Work to complete
Go through the entries below and copy each line that holds the word "VEXT".

=== Entries shown ===

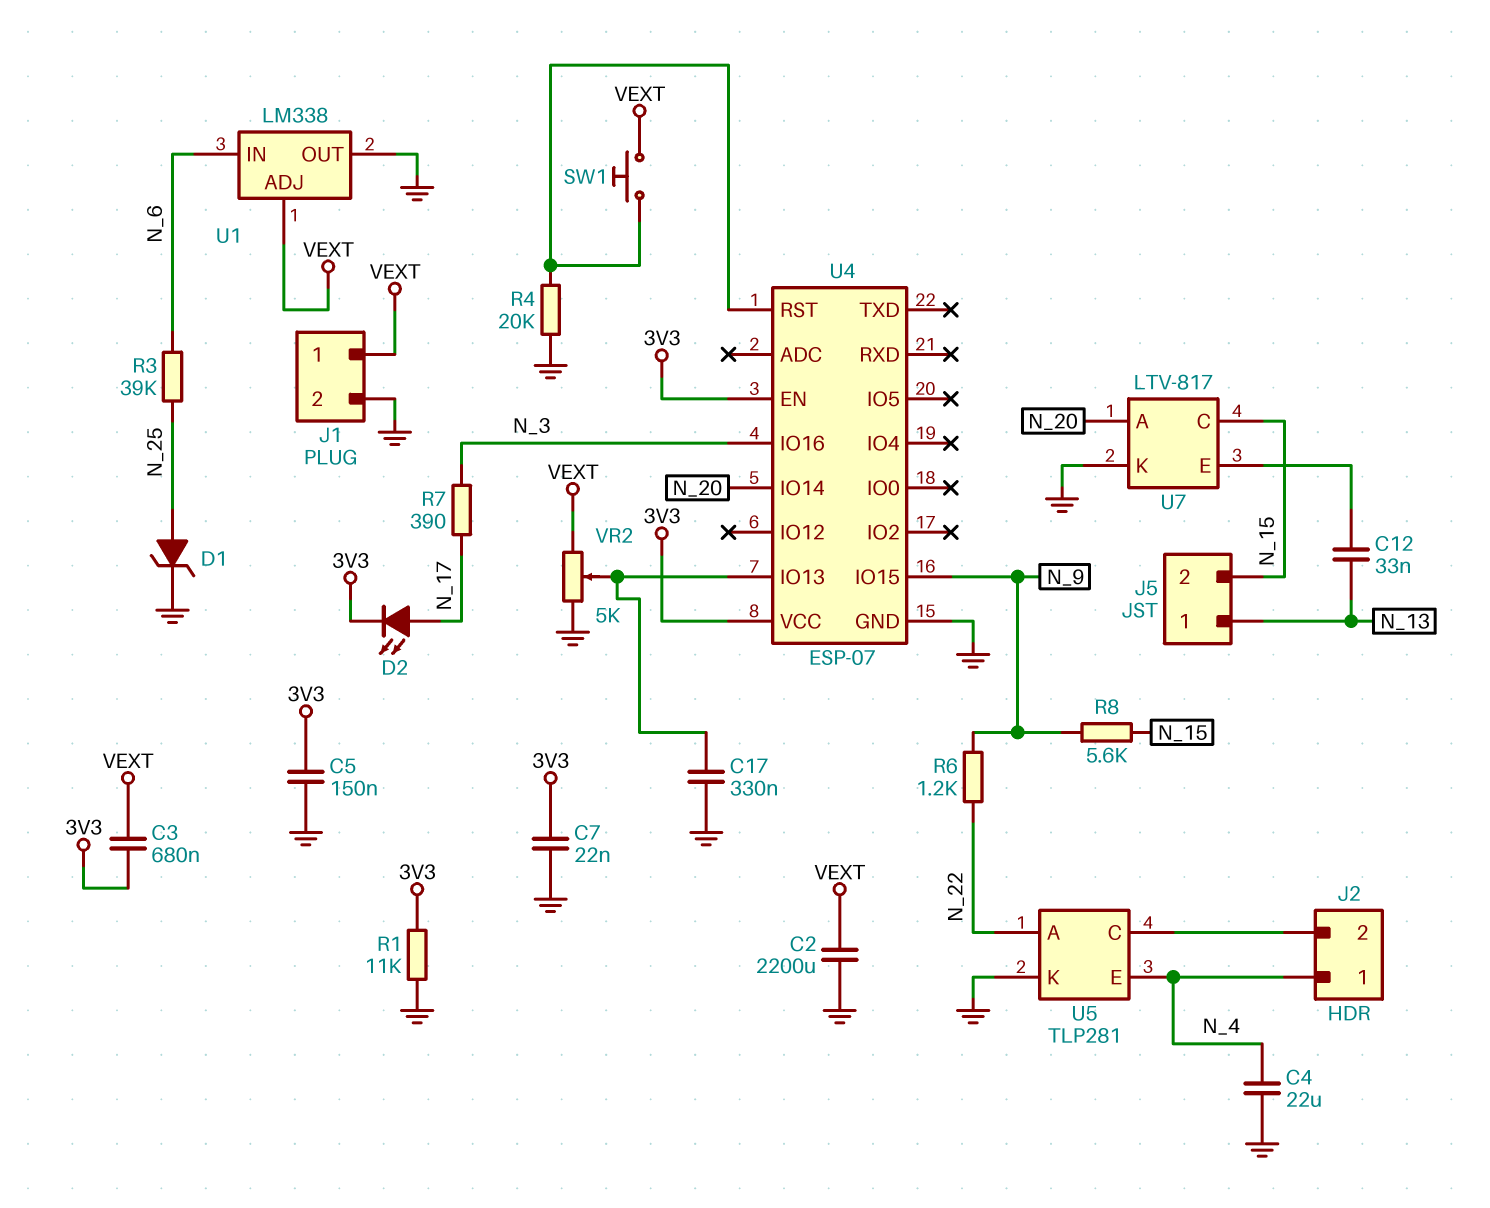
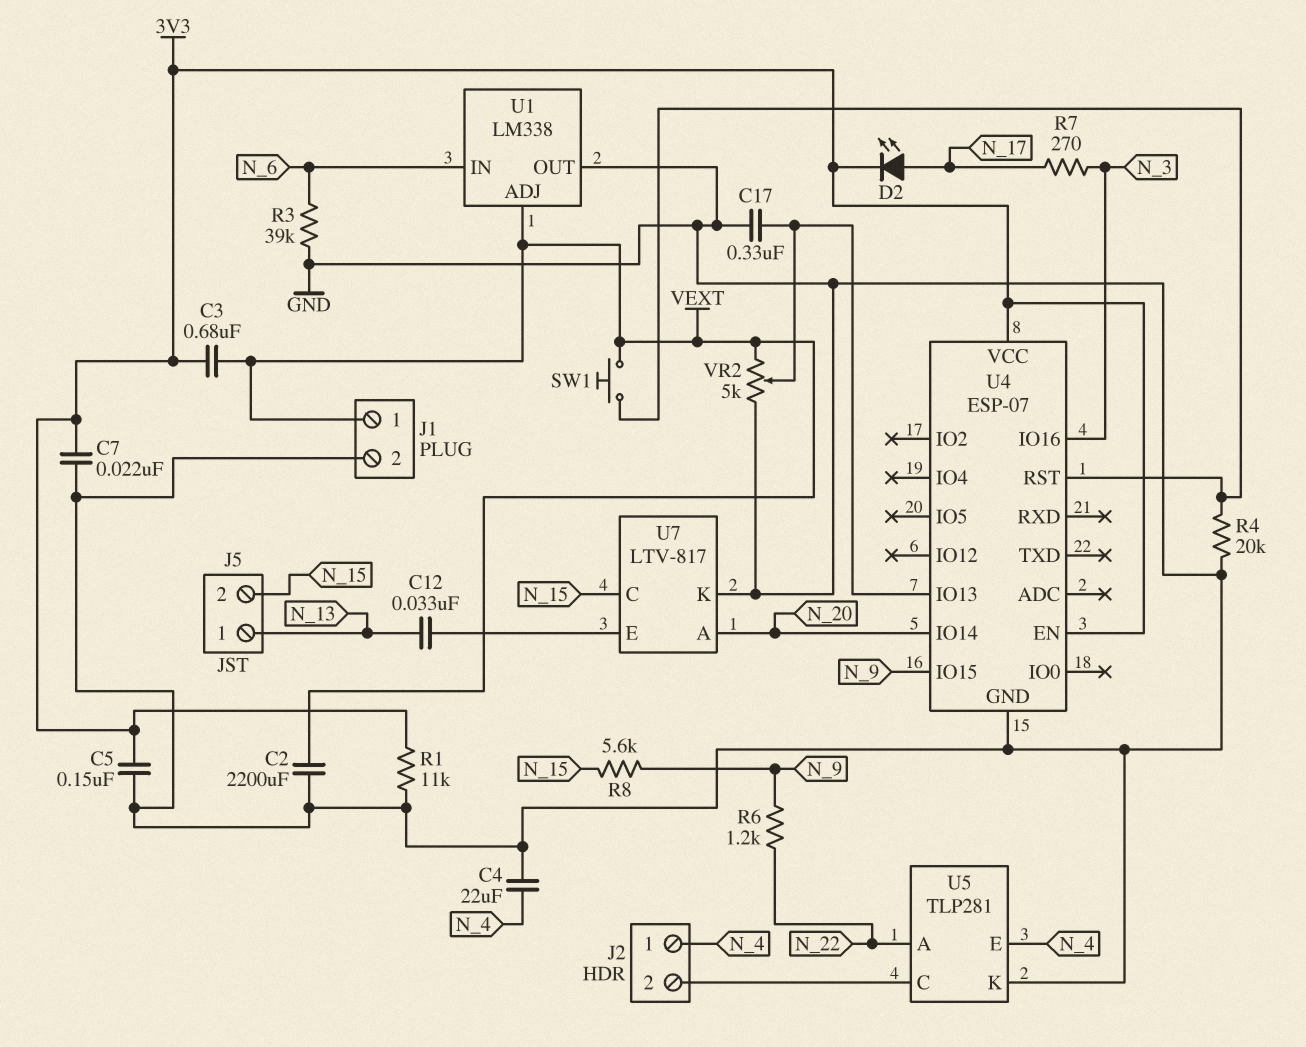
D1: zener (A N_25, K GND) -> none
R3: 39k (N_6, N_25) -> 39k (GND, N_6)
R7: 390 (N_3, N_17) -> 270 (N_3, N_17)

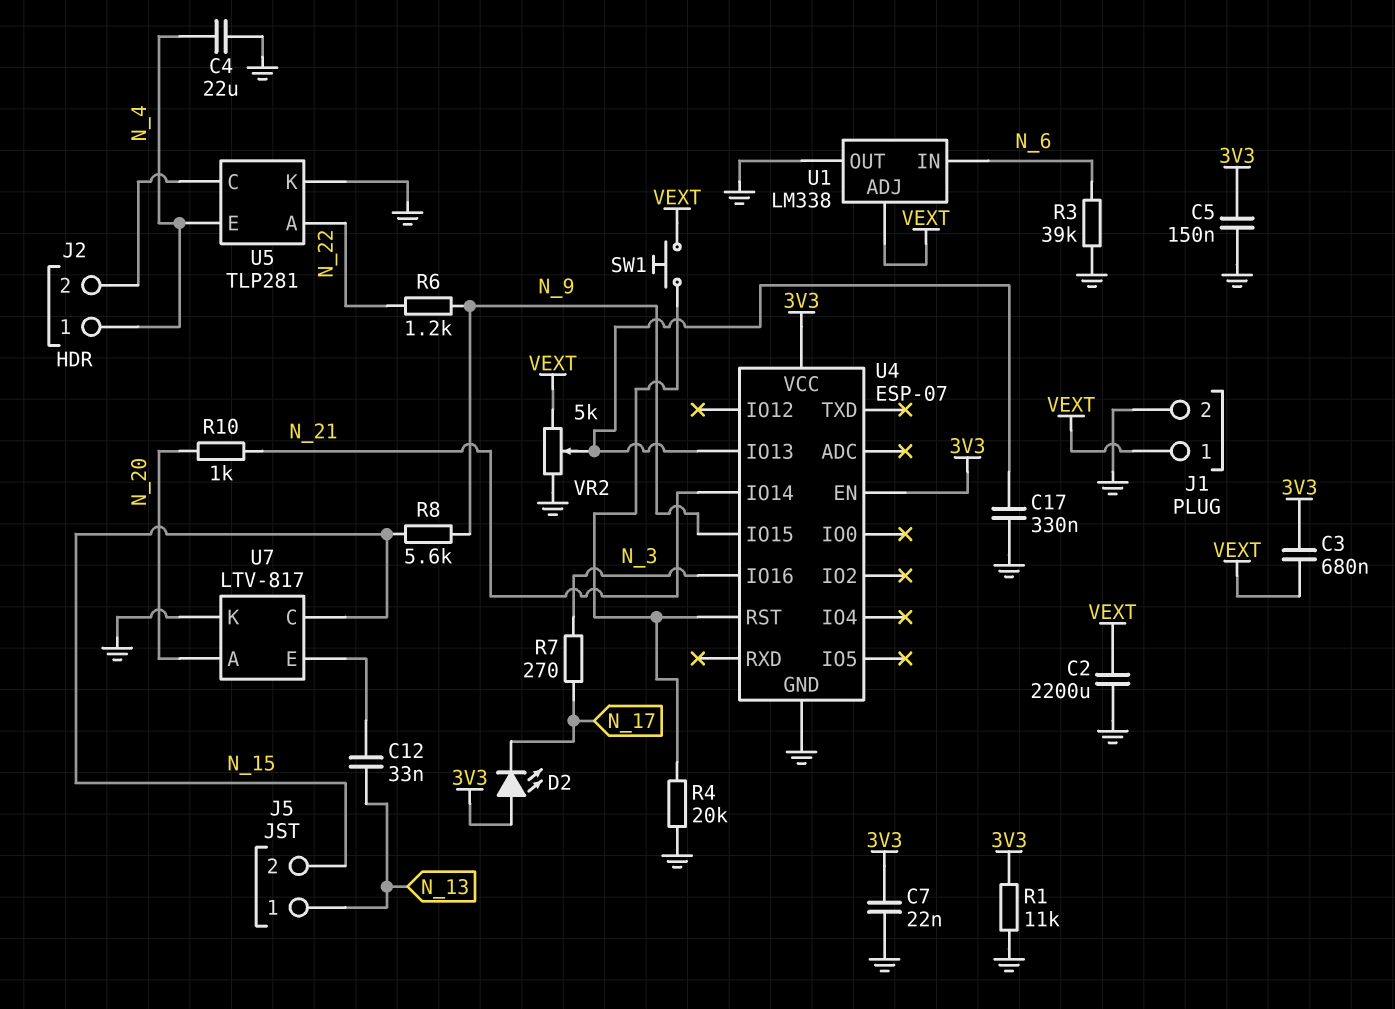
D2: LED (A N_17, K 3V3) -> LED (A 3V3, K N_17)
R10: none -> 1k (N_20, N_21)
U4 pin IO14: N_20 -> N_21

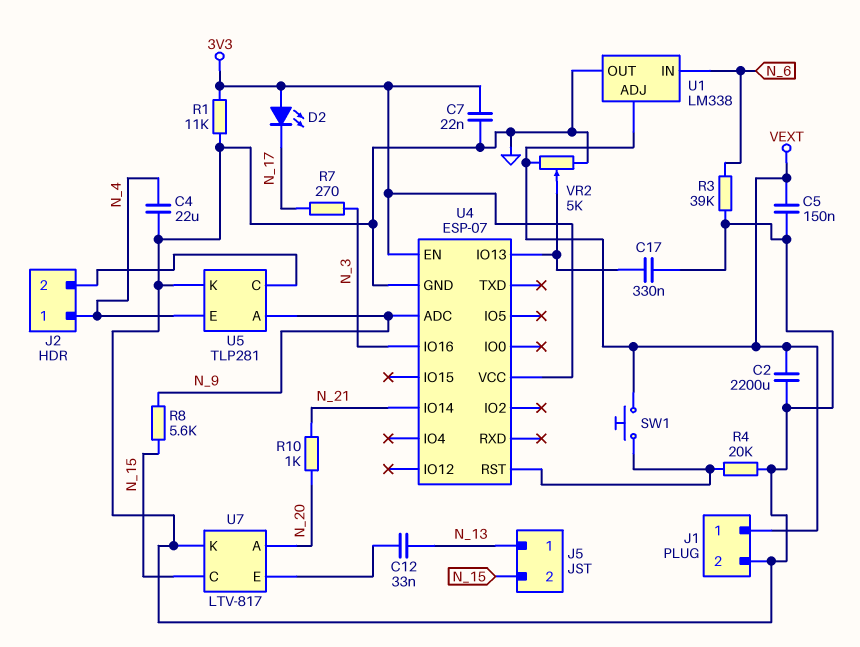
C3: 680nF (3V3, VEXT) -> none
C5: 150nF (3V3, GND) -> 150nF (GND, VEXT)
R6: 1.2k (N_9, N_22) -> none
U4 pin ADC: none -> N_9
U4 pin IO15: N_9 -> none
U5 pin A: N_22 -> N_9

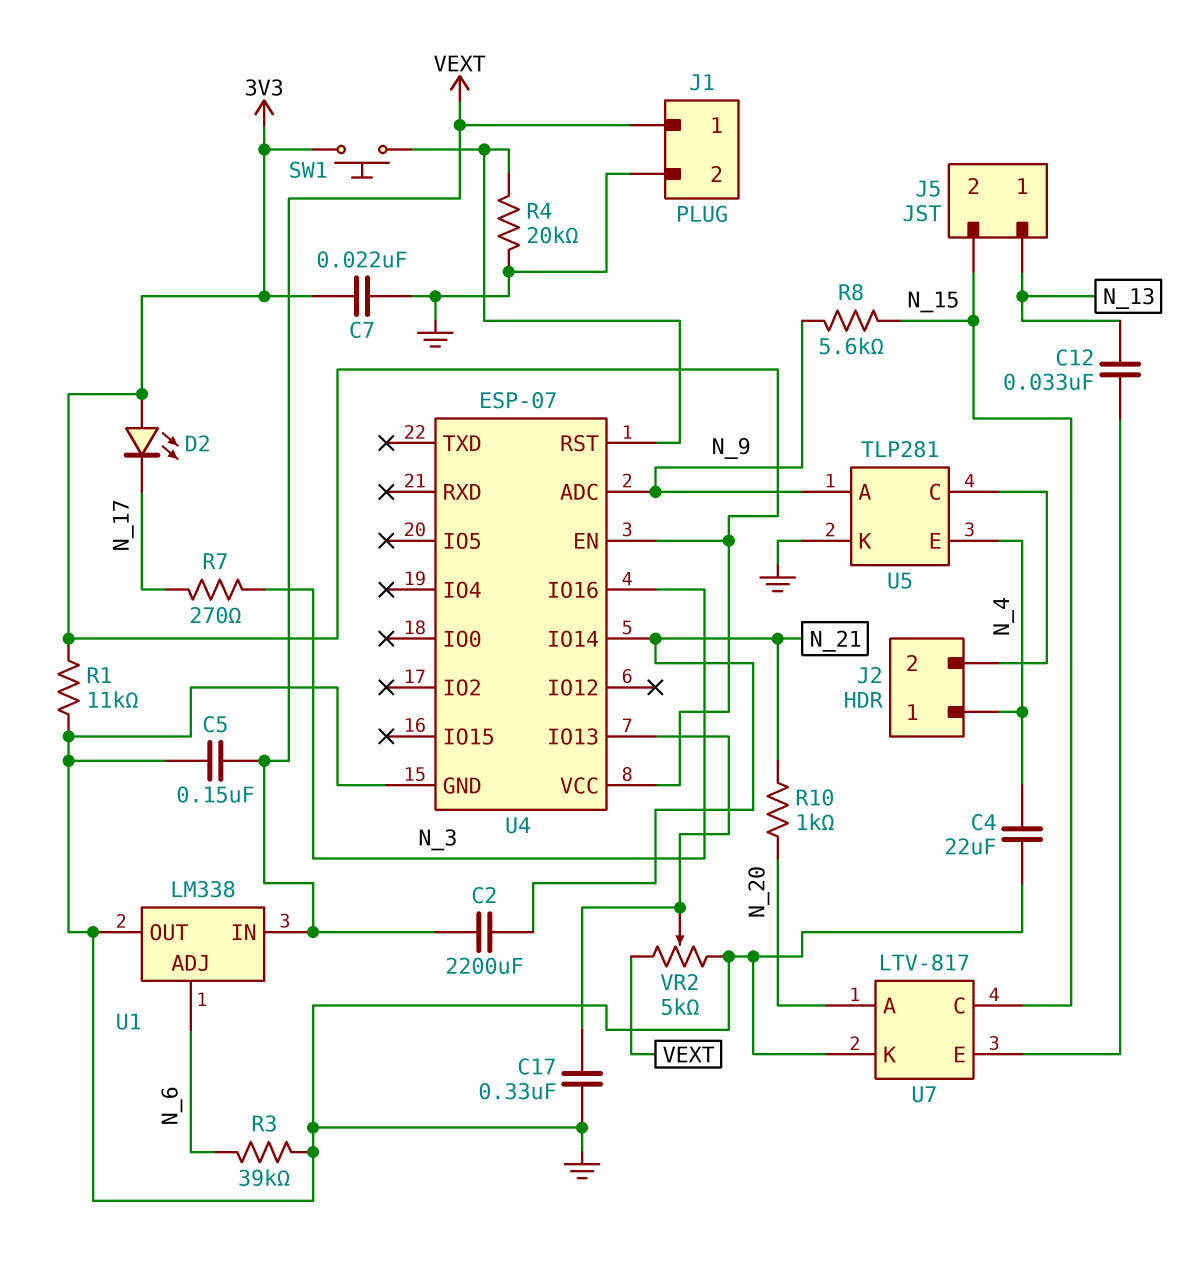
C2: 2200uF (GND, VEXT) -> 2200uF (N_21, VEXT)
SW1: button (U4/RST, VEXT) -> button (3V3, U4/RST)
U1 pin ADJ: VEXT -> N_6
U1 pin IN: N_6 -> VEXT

===
=== Entries shown ===

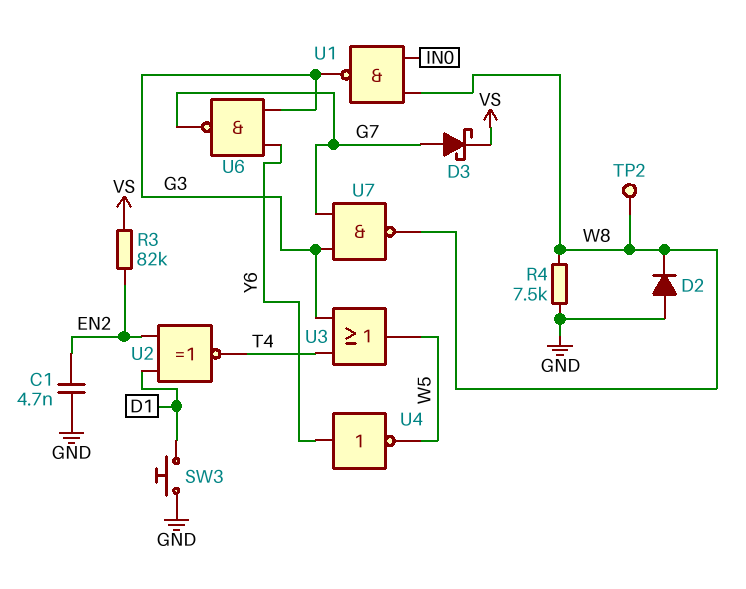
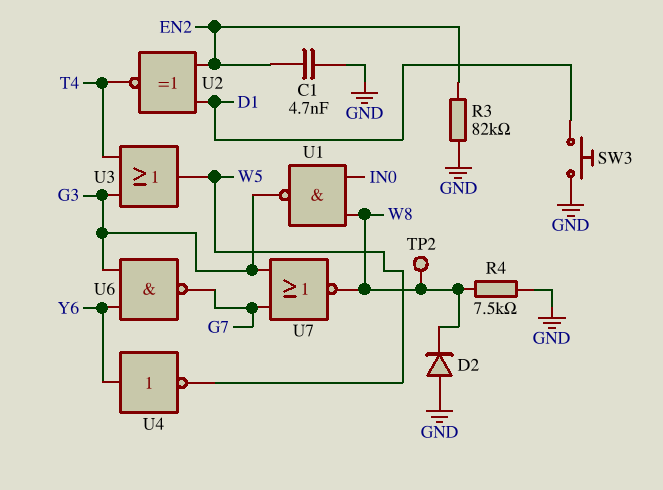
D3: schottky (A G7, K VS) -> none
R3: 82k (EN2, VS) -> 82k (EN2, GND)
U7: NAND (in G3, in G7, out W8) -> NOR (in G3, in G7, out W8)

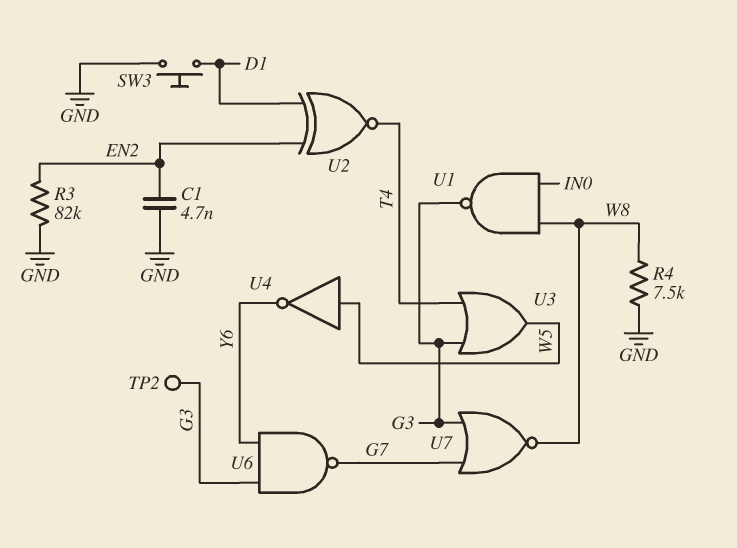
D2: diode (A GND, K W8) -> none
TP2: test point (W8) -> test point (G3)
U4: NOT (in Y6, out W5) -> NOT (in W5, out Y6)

===

Solution to the exercise
C3: 680nF (3V3, VEXT) -> none
C5: 150nF (3V3, GND) -> 150nF (GND, VEXT)
C2: 2200uF (GND, VEXT) -> 2200uF (N_21, VEXT)
SW1: button (U4/RST, VEXT) -> button (3V3, U4/RST)
U1 pin ADJ: VEXT -> N_6
U1 pin IN: N_6 -> VEXT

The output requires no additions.